Task description: Extract the records in full, leaving every picture out.

⁂

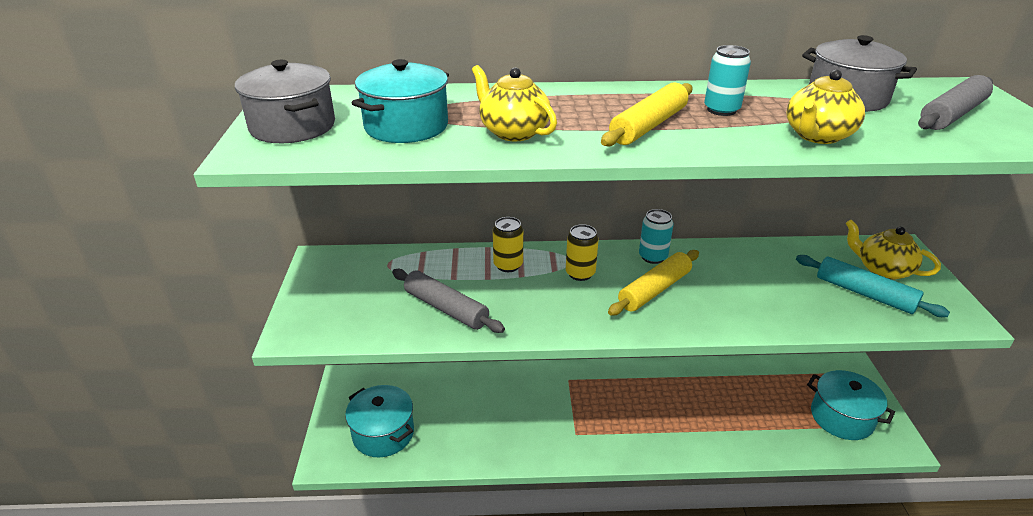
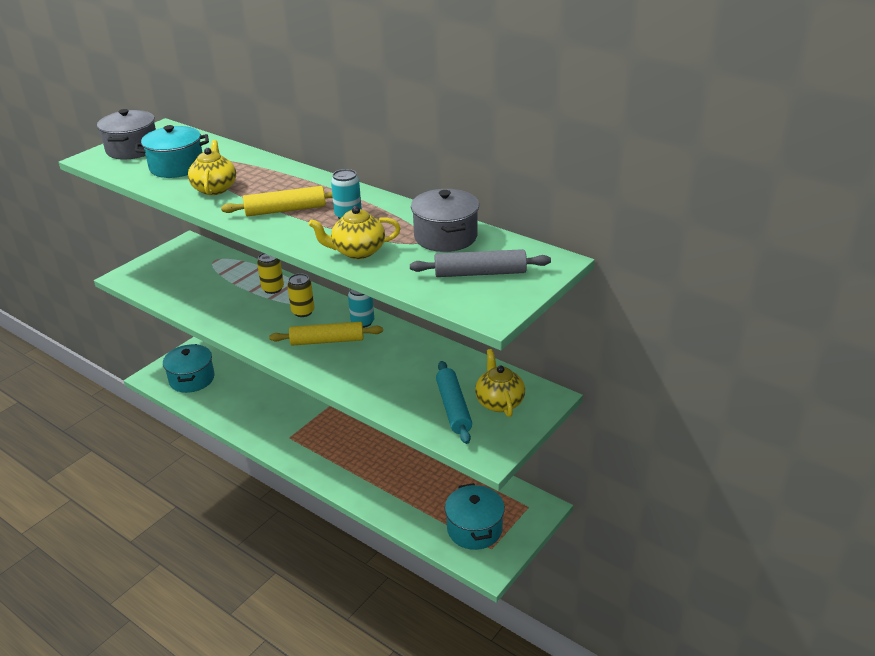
camera: 40 degrees right, 0 degrees up
grey rolling pin [392,269,505,333] -> none

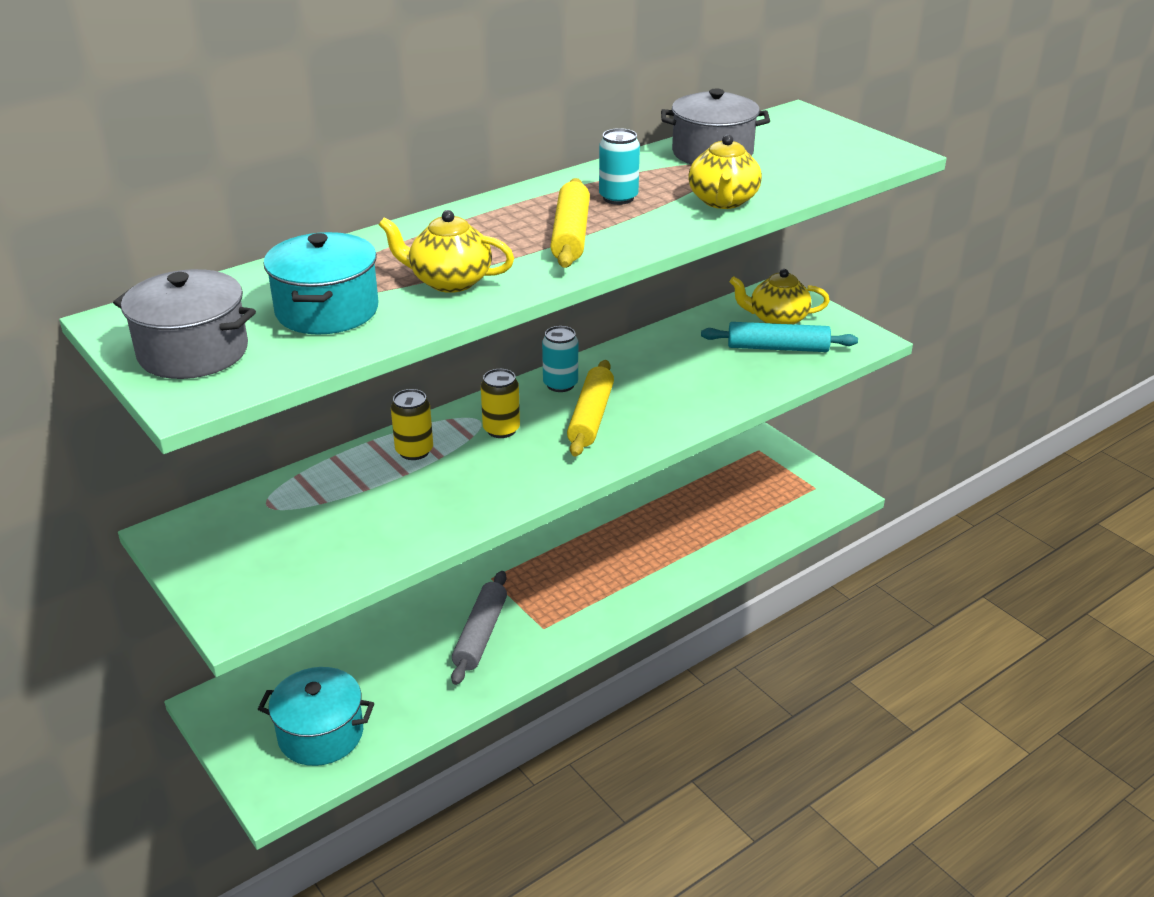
camera: 75 degrees left, 0 degrees up
grey rolling pin [410,249,551,277] -> grey rolling pin moved to [451,571,507,685]
turquoise pot [445,483,505,550] -> none

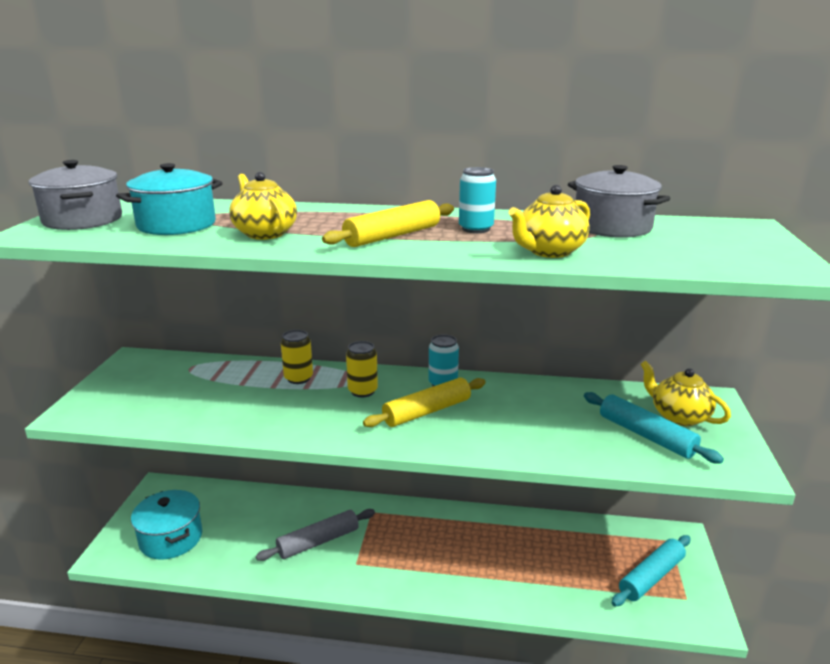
camera: 45 degrees right, 10 degrees down
none -> turquoise rolling pin [612,535,690,606]

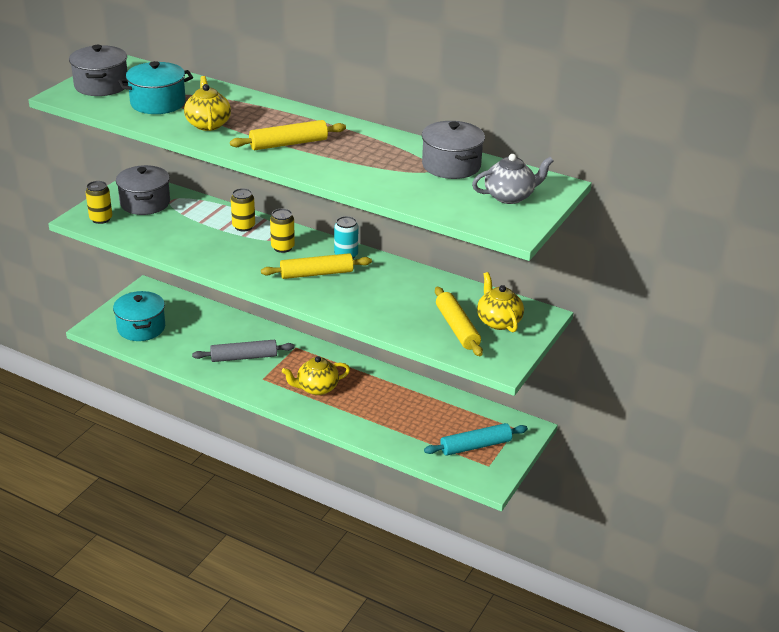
camera: 20 degrees right, 10 degrees up
turquoise can [459,167,496,233] -> none
yellow teapot [508,185,590,258] -> yellow teapot moved to [282,356,350,395]
turquoise rolling pin [584,392,724,464] -> yellow rolling pin [435,287,483,356]
none -> yellow can [86,181,112,224]
none -> grey pot [116,165,170,215]
none -> grey teapot [472,154,553,204]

⁂

The completed task:
camera: 40 degrees right, 0 degrees up
grey rolling pin [392,269,505,333] -> none

camera: 75 degrees left, 0 degrees up
grey rolling pin [410,249,551,277] -> grey rolling pin moved to [451,571,507,685]
turquoise pot [445,483,505,550] -> none

camera: 45 degrees right, 10 degrees down
none -> turquoise rolling pin [612,535,690,606]

camera: 20 degrees right, 10 degrees up
turquoise can [459,167,496,233] -> none
yellow teapot [508,185,590,258] -> yellow teapot moved to [282,356,350,395]
turquoise rolling pin [584,392,724,464] -> yellow rolling pin [435,287,483,356]
none -> yellow can [86,181,112,224]
none -> grey pot [116,165,170,215]
none -> grey teapot [472,154,553,204]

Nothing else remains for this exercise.